[Start of Attachment]

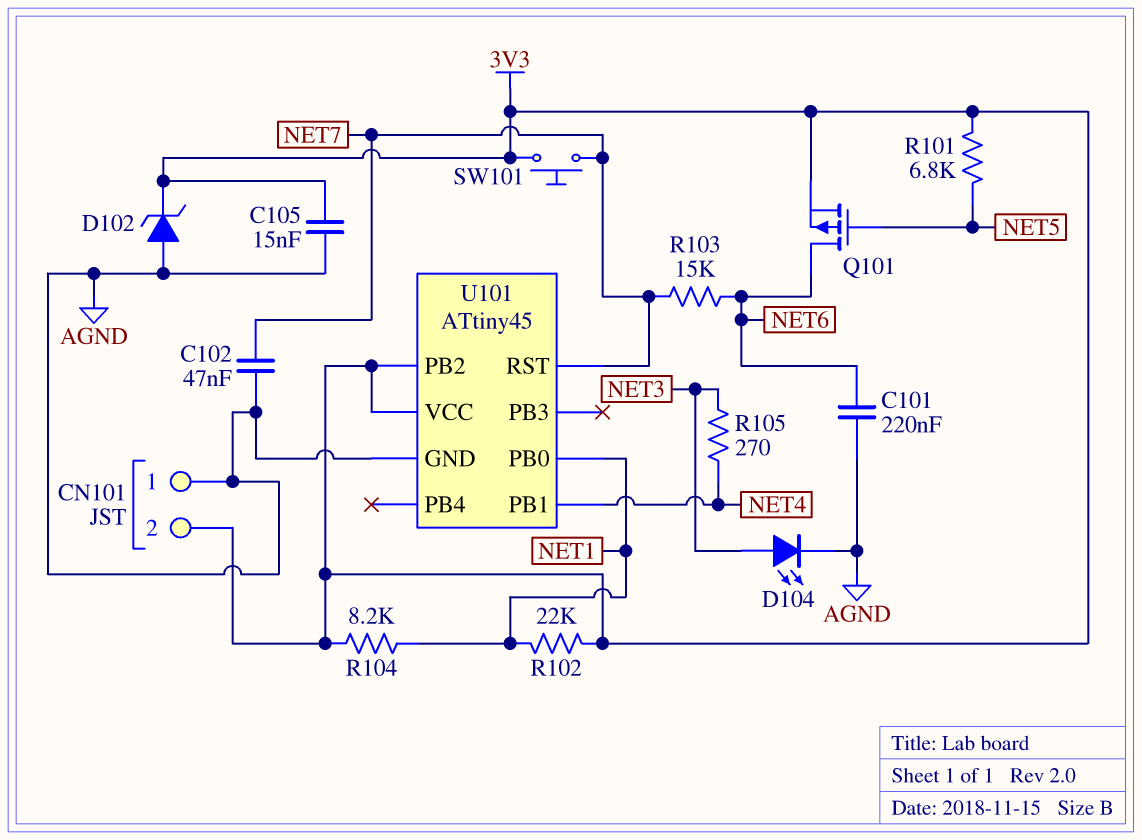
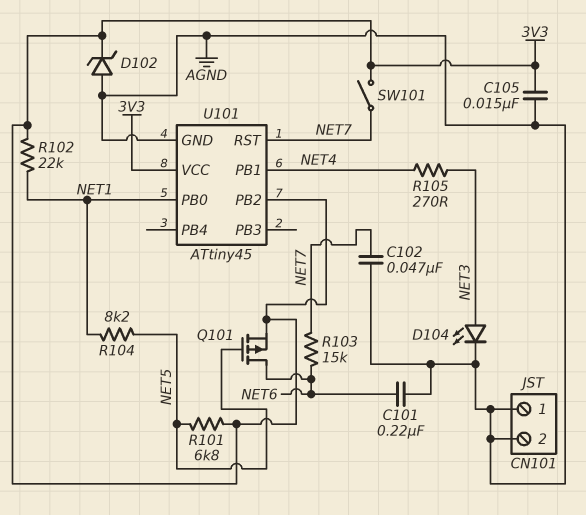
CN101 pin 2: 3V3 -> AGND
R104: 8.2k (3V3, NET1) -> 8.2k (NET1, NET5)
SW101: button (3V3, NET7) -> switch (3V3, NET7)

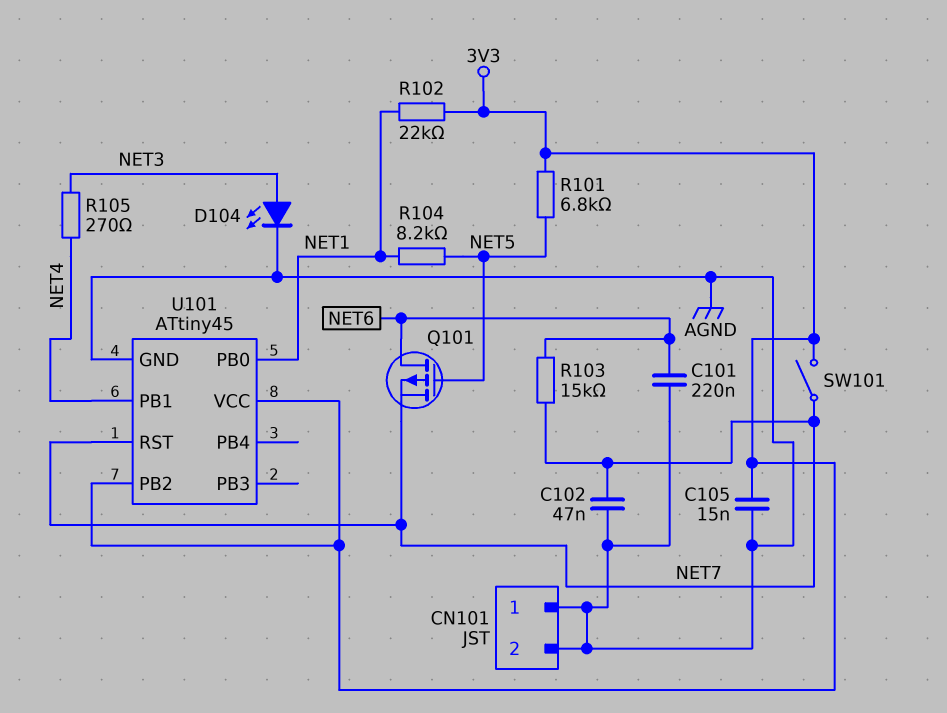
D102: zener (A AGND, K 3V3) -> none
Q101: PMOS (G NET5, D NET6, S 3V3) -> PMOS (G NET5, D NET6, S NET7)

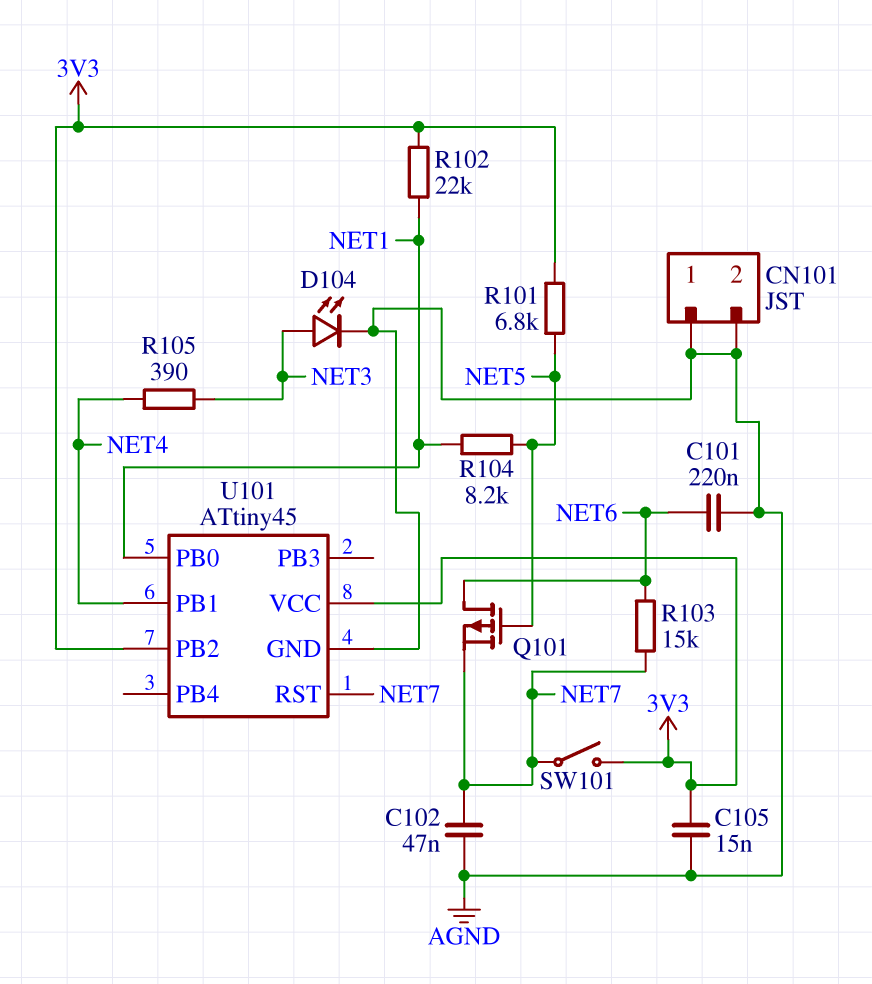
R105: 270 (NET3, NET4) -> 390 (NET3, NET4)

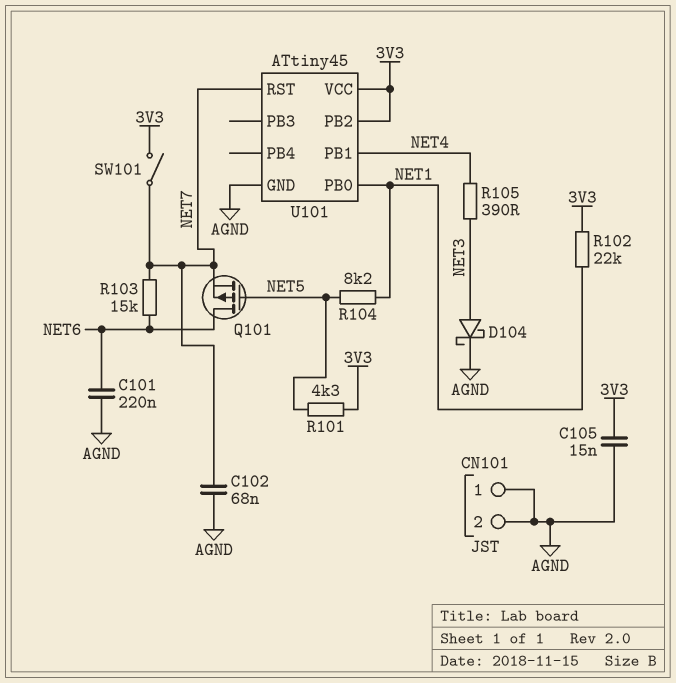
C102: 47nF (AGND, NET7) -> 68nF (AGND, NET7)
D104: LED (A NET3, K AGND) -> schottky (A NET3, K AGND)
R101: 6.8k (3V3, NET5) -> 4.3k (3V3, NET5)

[End of Attachment]

GOAL OF THE EXERCISE
Hand back every line of the material, exactly, without the pictures.

RESULT OF THE EXERCISE
CN101 pin 2: 3V3 -> AGND
R104: 8.2k (3V3, NET1) -> 8.2k (NET1, NET5)
SW101: button (3V3, NET7) -> switch (3V3, NET7)

D102: zener (A AGND, K 3V3) -> none
Q101: PMOS (G NET5, D NET6, S 3V3) -> PMOS (G NET5, D NET6, S NET7)

R105: 270 (NET3, NET4) -> 390 (NET3, NET4)

C102: 47nF (AGND, NET7) -> 68nF (AGND, NET7)
D104: LED (A NET3, K AGND) -> schottky (A NET3, K AGND)
R101: 6.8k (3V3, NET5) -> 4.3k (3V3, NET5)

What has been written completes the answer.